-- EXERCISE DETAILS --
Your answer must be an exact copy of the records, with no pictures included.

[Dataset entries]
# # # # # # #
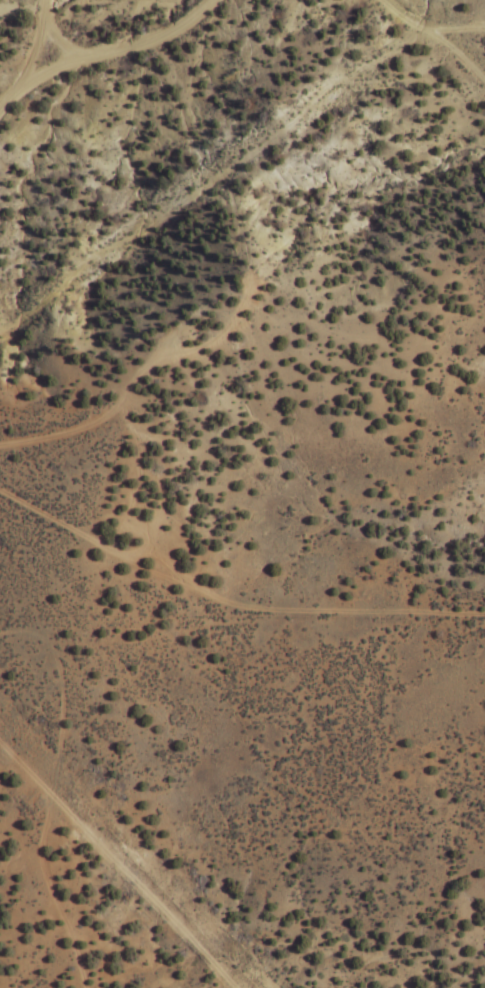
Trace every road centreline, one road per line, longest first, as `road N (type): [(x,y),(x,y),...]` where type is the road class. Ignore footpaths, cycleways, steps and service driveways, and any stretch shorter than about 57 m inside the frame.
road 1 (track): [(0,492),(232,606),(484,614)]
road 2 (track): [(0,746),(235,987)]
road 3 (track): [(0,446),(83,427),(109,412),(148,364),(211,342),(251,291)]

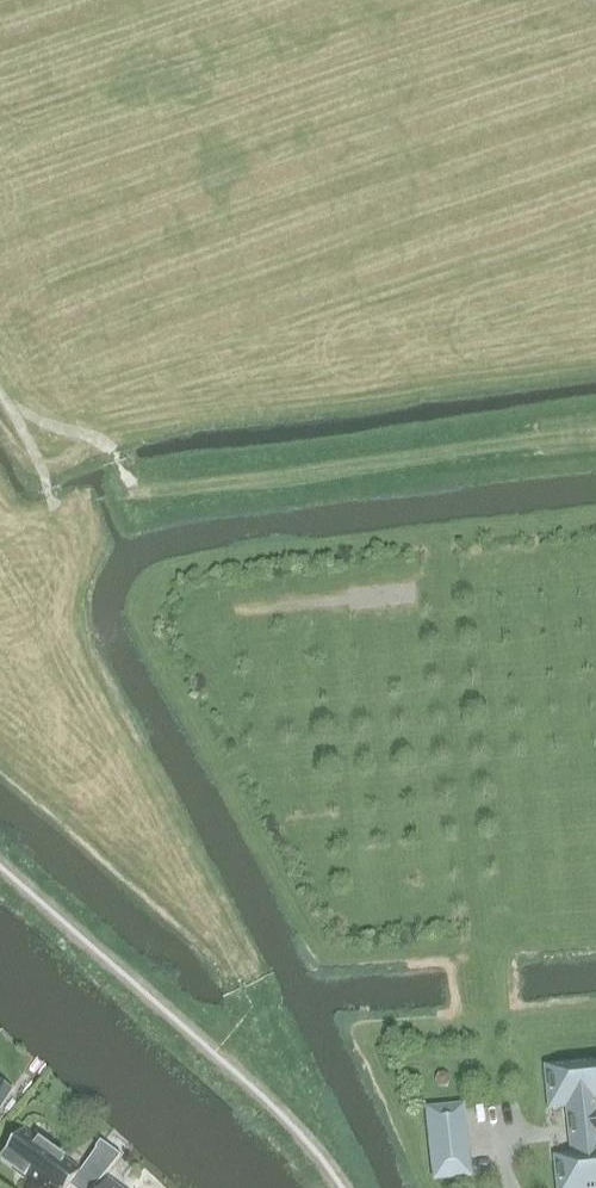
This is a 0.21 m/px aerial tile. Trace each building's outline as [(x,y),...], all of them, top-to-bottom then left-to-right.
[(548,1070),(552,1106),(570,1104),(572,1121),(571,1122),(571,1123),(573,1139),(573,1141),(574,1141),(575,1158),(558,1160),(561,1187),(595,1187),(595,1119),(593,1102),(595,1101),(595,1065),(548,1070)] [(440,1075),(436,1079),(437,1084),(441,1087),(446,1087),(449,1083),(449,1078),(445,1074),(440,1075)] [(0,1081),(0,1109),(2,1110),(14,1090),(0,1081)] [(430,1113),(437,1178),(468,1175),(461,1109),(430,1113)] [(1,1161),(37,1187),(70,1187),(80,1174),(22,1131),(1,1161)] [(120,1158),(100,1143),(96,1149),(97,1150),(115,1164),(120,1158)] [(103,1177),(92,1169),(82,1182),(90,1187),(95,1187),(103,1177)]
# # # # # # #
-- TASK RESULT --
Trace every road centreline, one road per line, longest first, as `road N (type): [(x,y),(x,y),...]` where type is the road class. Ignore footpaths, cycleways, steps and service driveways, and any stretch shorter than about 57 m inside the frame.
road 1 (track): [(0,492),(232,606),(484,614)]
road 2 (track): [(0,746),(235,987)]
road 3 (track): [(0,446),(83,427),(109,412),(148,364),(211,342),(251,291)]

This is a 0.21 m/px aerial tile. Trace each building's outline as [(x,y),...], all of them, top-to-bottom then left-to-right.
[(548,1070),(552,1106),(570,1104),(572,1121),(571,1122),(571,1123),(573,1139),(573,1141),(574,1141),(575,1158),(558,1160),(561,1187),(595,1187),(595,1119),(593,1102),(595,1101),(595,1065),(548,1070)] [(440,1075),(436,1079),(437,1084),(441,1087),(446,1087),(449,1083),(449,1078),(445,1074),(440,1075)] [(0,1081),(0,1109),(2,1110),(14,1090),(0,1081)] [(430,1113),(437,1178),(468,1175),(461,1109),(430,1113)] [(1,1161),(37,1187),(70,1187),(80,1174),(22,1131),(1,1161)] [(120,1158),(100,1143),(96,1149),(97,1150),(115,1164),(120,1158)] [(103,1177),(92,1169),(82,1182),(90,1187),(95,1187),(103,1177)]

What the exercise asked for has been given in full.